• [TASK INSTRUCTIONS]: Copy out every line of the material below, character for character, apart from the pictures.

• [MATERIAL SHOWN]:

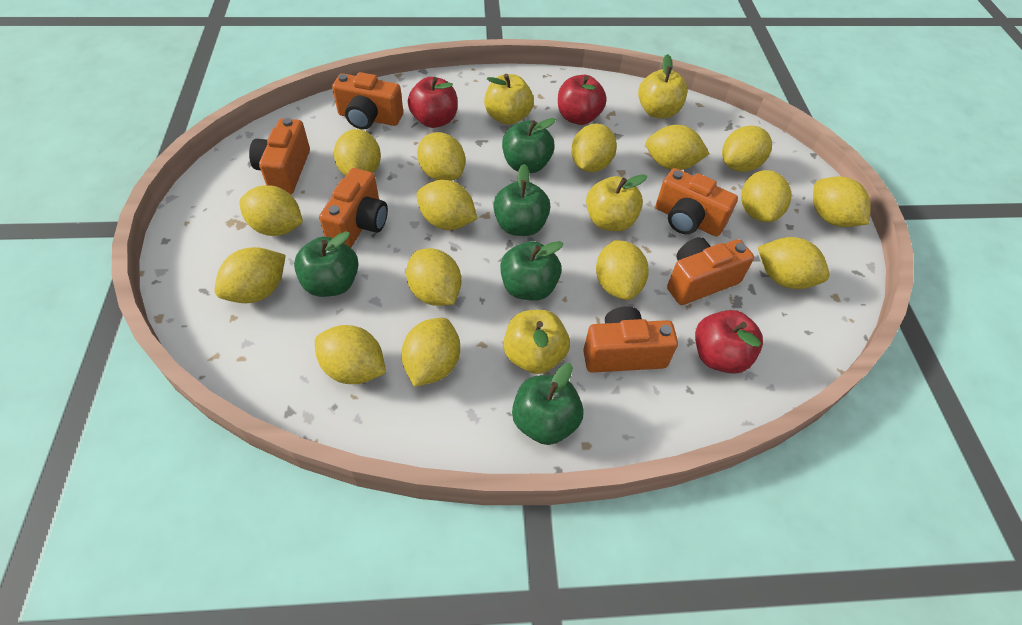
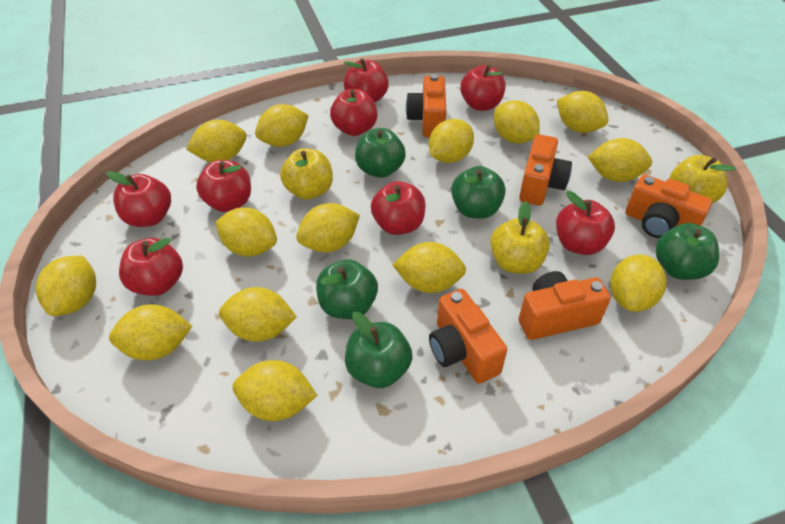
orange camera: 6 -> 5
red apple: 3 -> 8
yellow apple: 4 -> 3
yellow lemon: 15 -> 14

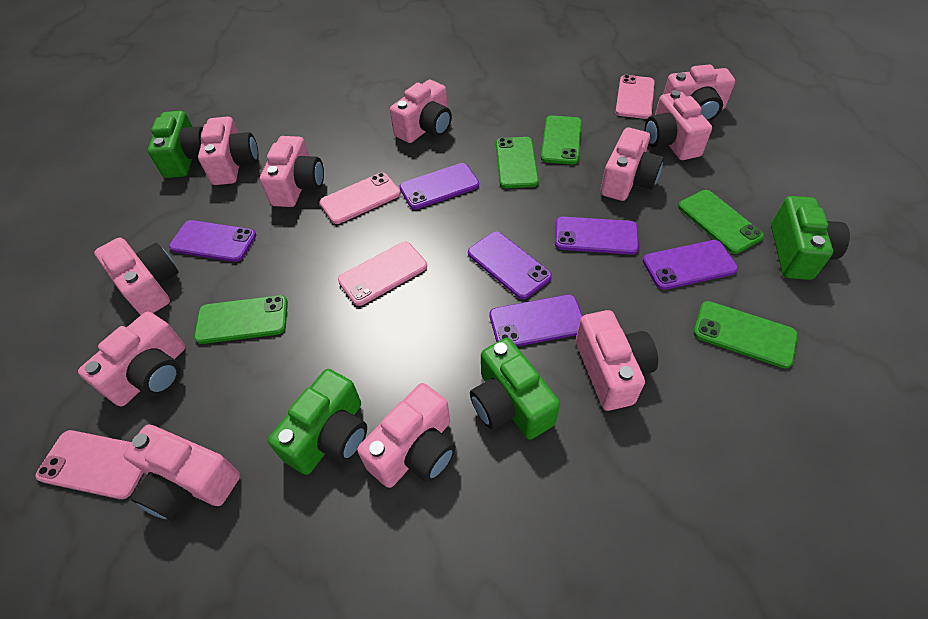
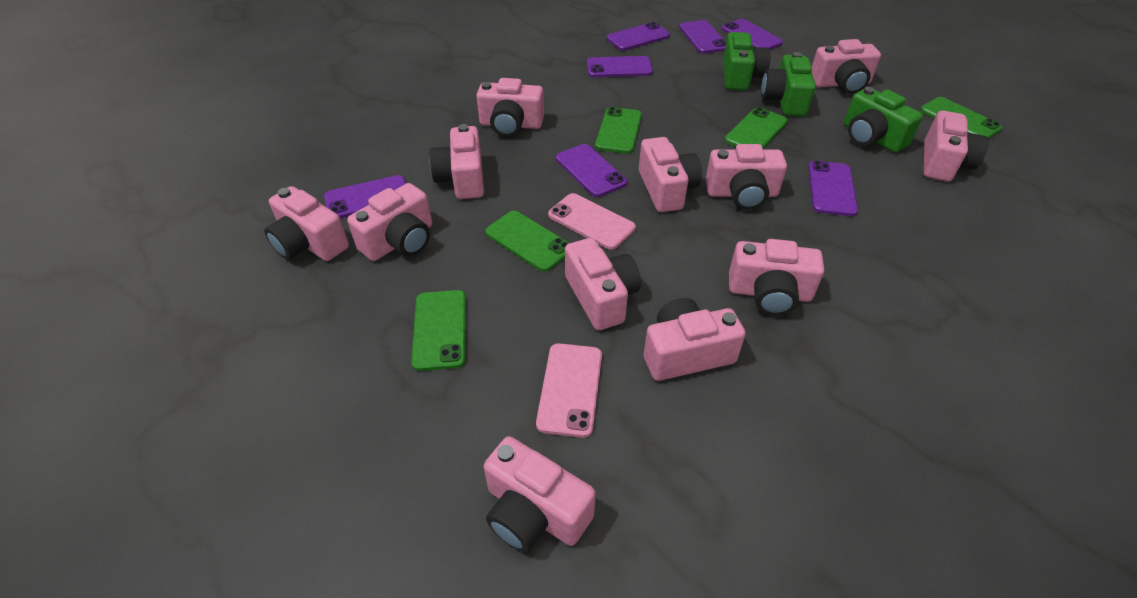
green camera: 4 -> 3
pink camera: 11 -> 12
pink phone: 4 -> 2
purple phone: 6 -> 7

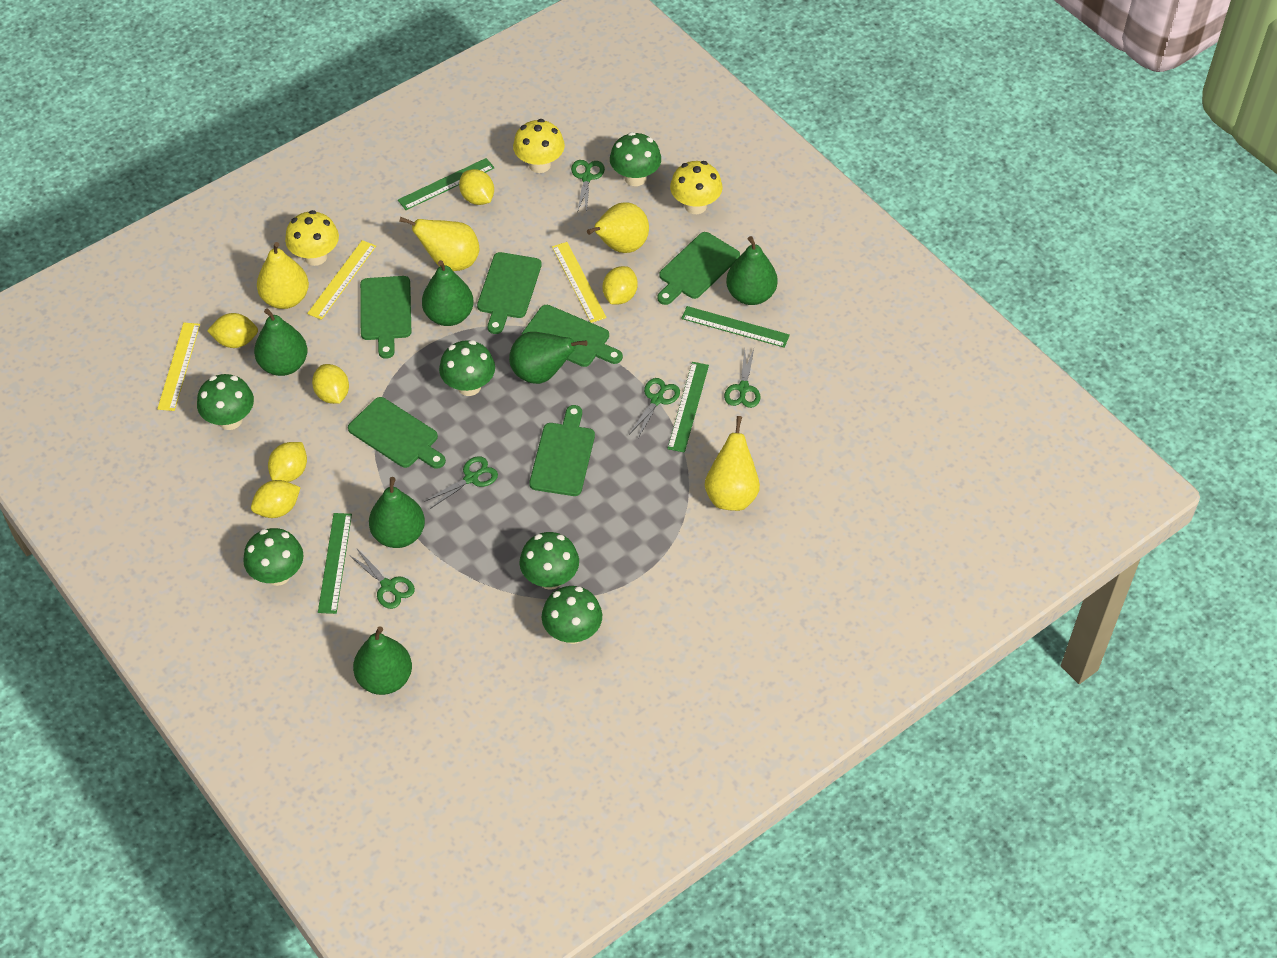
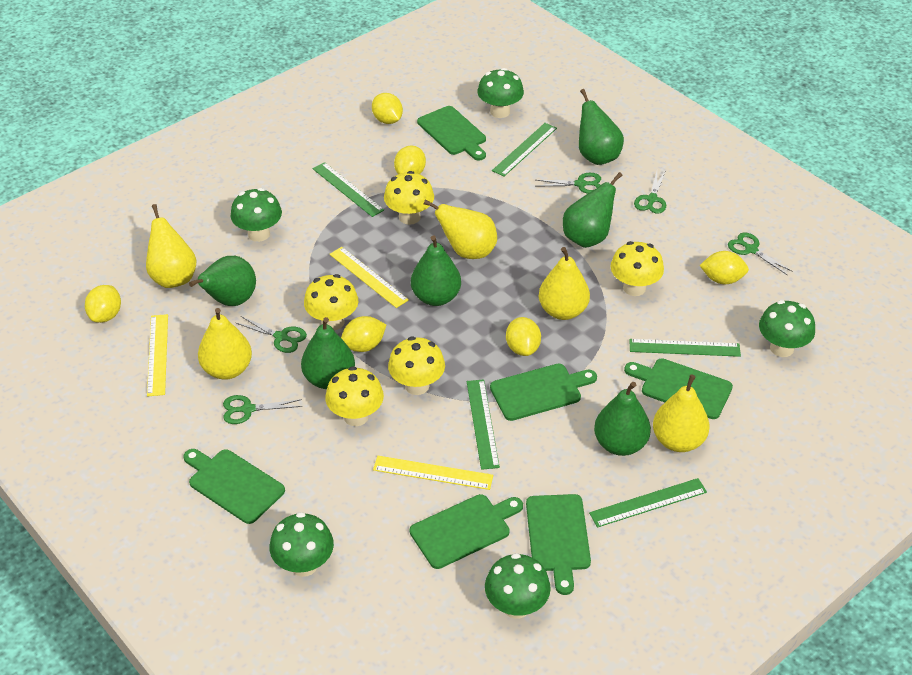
green mushroom: 6 -> 5
green ruler: 4 -> 5
yellow mushroom: 3 -> 5
yellow pear: 4 -> 5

• [ANSWER FOR THE TASK]:
orange camera: 6 -> 5
red apple: 3 -> 8
yellow apple: 4 -> 3
yellow lemon: 15 -> 14

green camera: 4 -> 3
pink camera: 11 -> 12
pink phone: 4 -> 2
purple phone: 6 -> 7

green mushroom: 6 -> 5
green ruler: 4 -> 5
yellow mushroom: 3 -> 5
yellow pear: 4 -> 5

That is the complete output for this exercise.